[[ Supplied records, beginning ]]
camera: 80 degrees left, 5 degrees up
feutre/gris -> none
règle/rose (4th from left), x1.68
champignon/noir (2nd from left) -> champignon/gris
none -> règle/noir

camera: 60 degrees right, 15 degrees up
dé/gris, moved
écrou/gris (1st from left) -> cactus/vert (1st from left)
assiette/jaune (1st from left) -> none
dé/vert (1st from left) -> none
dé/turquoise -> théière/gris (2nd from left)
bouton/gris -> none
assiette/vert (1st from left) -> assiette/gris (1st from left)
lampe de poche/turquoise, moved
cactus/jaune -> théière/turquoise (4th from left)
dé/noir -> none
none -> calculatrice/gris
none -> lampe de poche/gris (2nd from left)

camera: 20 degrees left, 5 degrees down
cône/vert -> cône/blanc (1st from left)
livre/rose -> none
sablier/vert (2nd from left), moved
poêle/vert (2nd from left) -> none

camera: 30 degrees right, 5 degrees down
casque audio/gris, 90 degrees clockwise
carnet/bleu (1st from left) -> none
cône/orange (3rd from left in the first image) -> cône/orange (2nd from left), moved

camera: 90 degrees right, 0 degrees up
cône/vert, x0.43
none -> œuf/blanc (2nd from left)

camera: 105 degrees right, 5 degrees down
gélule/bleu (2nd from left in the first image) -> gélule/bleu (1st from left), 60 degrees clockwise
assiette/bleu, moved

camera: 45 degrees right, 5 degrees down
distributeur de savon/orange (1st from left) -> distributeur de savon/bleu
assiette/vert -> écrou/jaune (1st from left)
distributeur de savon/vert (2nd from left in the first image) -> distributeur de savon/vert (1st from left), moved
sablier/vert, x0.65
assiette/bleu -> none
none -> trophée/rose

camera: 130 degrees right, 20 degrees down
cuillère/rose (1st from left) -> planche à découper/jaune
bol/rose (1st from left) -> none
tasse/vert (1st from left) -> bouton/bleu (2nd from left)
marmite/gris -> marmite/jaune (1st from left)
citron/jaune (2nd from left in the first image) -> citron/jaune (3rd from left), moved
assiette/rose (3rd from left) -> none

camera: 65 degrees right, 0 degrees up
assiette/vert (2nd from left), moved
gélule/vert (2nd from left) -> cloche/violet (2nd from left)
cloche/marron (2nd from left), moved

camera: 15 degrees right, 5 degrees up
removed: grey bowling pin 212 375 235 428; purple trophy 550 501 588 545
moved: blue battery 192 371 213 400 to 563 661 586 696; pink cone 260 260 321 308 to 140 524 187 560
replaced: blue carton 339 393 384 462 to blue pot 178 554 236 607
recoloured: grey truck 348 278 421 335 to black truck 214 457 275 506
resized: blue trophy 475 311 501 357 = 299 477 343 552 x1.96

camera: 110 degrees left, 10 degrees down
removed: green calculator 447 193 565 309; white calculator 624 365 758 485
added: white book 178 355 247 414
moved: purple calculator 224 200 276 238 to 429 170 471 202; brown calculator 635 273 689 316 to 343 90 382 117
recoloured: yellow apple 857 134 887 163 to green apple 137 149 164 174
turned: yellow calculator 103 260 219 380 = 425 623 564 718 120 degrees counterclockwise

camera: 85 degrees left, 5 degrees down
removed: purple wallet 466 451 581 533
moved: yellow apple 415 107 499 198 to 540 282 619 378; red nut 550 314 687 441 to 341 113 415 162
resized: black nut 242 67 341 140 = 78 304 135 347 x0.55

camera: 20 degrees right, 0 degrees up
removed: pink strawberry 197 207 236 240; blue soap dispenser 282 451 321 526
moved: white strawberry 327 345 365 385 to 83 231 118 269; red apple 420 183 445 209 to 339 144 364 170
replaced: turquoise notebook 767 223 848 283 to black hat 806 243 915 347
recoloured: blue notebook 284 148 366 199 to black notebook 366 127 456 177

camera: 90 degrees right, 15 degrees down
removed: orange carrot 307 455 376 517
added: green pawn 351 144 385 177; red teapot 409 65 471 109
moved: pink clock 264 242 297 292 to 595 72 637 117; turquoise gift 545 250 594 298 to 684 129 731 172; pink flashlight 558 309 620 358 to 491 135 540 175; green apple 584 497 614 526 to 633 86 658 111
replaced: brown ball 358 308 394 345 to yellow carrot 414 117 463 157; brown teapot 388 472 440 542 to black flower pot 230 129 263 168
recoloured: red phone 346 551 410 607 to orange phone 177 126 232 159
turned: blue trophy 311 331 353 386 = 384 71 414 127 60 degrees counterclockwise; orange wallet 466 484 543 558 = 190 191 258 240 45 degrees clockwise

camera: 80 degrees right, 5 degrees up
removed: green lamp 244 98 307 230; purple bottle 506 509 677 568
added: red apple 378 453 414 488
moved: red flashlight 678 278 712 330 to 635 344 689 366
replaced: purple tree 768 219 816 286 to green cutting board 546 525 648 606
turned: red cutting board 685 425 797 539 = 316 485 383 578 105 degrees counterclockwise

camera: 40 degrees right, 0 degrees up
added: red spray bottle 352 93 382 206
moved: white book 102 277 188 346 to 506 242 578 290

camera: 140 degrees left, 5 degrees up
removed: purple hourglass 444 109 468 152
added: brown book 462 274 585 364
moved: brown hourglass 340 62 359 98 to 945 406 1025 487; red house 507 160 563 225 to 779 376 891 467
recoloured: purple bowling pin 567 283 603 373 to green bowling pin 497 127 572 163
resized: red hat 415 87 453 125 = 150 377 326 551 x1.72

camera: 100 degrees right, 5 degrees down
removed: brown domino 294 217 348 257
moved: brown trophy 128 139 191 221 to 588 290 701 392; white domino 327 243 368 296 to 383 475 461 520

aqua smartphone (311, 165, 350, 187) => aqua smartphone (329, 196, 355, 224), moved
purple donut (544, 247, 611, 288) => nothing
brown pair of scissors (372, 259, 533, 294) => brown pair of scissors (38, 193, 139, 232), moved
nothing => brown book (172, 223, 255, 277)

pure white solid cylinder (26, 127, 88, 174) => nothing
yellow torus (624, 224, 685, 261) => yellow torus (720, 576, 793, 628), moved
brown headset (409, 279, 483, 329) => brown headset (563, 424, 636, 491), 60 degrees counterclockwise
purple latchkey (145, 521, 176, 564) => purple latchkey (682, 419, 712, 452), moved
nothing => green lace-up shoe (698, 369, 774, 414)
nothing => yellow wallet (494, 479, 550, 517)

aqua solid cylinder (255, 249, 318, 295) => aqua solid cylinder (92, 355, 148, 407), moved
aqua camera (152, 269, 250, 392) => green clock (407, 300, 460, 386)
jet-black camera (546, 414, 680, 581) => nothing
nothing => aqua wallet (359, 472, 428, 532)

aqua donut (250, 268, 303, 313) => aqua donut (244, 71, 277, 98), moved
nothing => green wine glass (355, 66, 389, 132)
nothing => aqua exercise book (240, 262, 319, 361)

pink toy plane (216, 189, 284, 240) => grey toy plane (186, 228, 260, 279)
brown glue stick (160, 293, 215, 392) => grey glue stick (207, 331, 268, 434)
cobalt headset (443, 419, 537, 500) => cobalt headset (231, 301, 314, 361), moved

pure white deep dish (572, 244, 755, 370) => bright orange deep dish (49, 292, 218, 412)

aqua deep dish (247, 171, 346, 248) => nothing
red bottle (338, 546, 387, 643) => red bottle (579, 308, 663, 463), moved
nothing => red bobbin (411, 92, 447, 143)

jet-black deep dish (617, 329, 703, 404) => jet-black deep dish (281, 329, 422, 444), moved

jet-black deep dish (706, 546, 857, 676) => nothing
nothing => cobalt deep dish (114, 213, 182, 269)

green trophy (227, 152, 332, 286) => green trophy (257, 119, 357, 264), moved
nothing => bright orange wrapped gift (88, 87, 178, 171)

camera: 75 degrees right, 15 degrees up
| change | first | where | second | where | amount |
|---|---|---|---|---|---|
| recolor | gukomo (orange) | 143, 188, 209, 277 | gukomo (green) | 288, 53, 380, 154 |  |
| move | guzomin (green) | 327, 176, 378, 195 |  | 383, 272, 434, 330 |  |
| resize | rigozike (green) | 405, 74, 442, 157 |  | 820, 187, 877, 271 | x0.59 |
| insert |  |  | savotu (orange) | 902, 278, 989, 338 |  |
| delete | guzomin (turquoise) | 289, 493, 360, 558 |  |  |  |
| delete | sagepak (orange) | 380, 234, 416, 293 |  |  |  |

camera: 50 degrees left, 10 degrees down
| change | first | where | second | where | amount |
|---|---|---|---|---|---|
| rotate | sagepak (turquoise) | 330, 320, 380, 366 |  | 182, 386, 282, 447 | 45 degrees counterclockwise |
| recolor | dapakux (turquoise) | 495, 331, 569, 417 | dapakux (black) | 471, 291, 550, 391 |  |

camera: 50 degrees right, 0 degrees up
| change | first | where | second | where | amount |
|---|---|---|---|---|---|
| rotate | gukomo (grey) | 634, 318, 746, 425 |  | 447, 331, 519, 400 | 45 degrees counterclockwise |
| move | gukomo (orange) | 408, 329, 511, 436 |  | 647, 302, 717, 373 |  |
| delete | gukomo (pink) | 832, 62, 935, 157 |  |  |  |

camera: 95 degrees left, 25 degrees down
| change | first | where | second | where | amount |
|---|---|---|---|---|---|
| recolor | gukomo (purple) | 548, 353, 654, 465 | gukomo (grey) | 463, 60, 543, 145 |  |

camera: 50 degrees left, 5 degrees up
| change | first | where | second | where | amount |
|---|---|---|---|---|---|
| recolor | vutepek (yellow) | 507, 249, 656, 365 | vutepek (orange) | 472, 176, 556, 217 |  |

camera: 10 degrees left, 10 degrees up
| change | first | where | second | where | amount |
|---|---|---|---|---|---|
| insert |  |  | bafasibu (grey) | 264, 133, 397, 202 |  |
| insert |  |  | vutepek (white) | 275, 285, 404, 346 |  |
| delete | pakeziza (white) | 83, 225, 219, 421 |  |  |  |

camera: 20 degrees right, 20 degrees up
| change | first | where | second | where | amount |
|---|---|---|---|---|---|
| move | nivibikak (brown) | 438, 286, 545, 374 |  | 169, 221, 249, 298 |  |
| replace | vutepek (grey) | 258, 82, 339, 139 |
[[ Supplied records, end ]]
Start from the line that holds "188, 209, 277" and print each line to the end of the records exactly, leaving out everything before it.

| recolor | gukomo (orange) | 143, 188, 209, 277 | gukomo (green) | 288, 53, 380, 154 |  |
| move | guzomin (green) | 327, 176, 378, 195 |  | 383, 272, 434, 330 |  |
| resize | rigozike (green) | 405, 74, 442, 157 |  | 820, 187, 877, 271 | x0.59 |
| insert |  |  | savotu (orange) | 902, 278, 989, 338 |  |
| delete | guzomin (turquoise) | 289, 493, 360, 558 |  |  |  |
| delete | sagepak (orange) | 380, 234, 416, 293 |  |  |  |

camera: 50 degrees left, 10 degrees down
| change | first | where | second | where | amount |
|---|---|---|---|---|---|
| rotate | sagepak (turquoise) | 330, 320, 380, 366 |  | 182, 386, 282, 447 | 45 degrees counterclockwise |
| recolor | dapakux (turquoise) | 495, 331, 569, 417 | dapakux (black) | 471, 291, 550, 391 |  |

camera: 50 degrees right, 0 degrees up
| change | first | where | second | where | amount |
|---|---|---|---|---|---|
| rotate | gukomo (grey) | 634, 318, 746, 425 |  | 447, 331, 519, 400 | 45 degrees counterclockwise |
| move | gukomo (orange) | 408, 329, 511, 436 |  | 647, 302, 717, 373 |  |
| delete | gukomo (pink) | 832, 62, 935, 157 |  |  |  |

camera: 95 degrees left, 25 degrees down
| change | first | where | second | where | amount |
|---|---|---|---|---|---|
| recolor | gukomo (purple) | 548, 353, 654, 465 | gukomo (grey) | 463, 60, 543, 145 |  |

camera: 50 degrees left, 5 degrees up
| change | first | where | second | where | amount |
|---|---|---|---|---|---|
| recolor | vutepek (yellow) | 507, 249, 656, 365 | vutepek (orange) | 472, 176, 556, 217 |  |

camera: 10 degrees left, 10 degrees up
| change | first | where | second | where | amount |
|---|---|---|---|---|---|
| insert |  |  | bafasibu (grey) | 264, 133, 397, 202 |  |
| insert |  |  | vutepek (white) | 275, 285, 404, 346 |  |
| delete | pakeziza (white) | 83, 225, 219, 421 |  |  |  |

camera: 20 degrees right, 20 degrees up
| change | first | where | second | where | amount |
|---|---|---|---|---|---|
| move | nivibikak (brown) | 438, 286, 545, 374 |  | 169, 221, 249, 298 |  |
| replace | vutepek (grey) | 258, 82, 339, 139 |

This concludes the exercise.